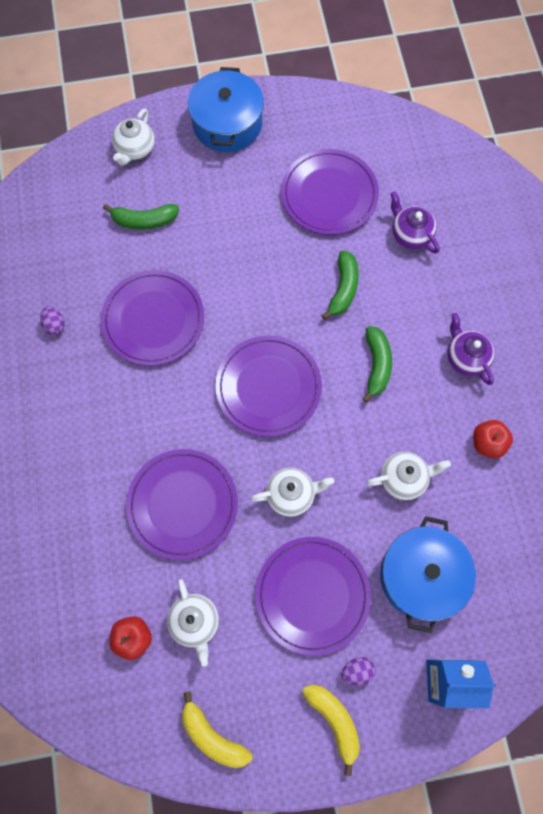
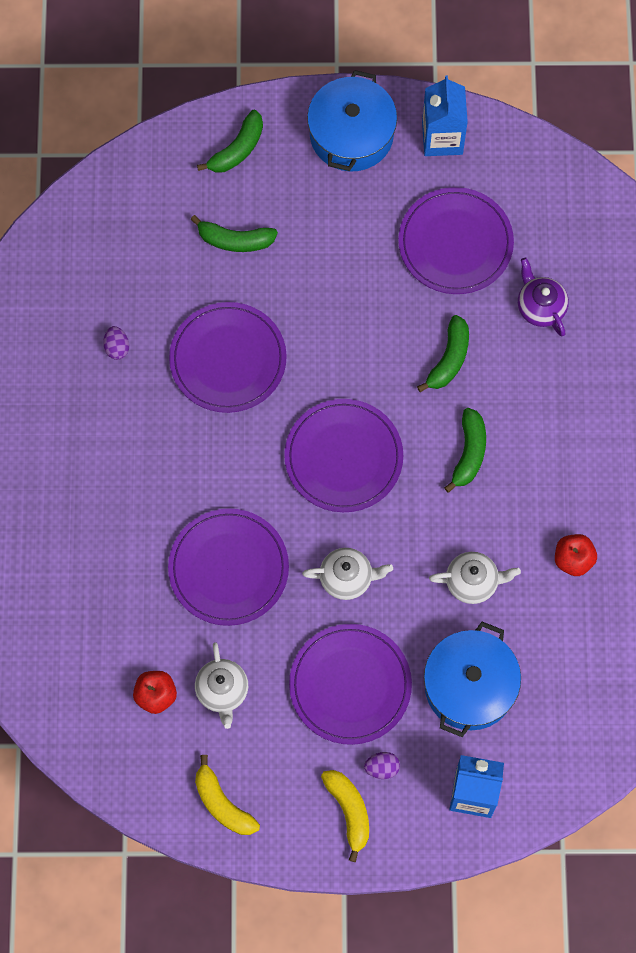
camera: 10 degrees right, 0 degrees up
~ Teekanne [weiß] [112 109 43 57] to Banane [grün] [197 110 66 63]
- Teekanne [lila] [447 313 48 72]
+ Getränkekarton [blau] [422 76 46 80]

□ □ □ □ □

» Work request
Reproduce each line from the listing above that includes the word "Teekanne".

» Task response
~ Teekanne [weiß] [112 109 43 57] to Banane [grün] [197 110 66 63]
- Teekanne [lila] [447 313 48 72]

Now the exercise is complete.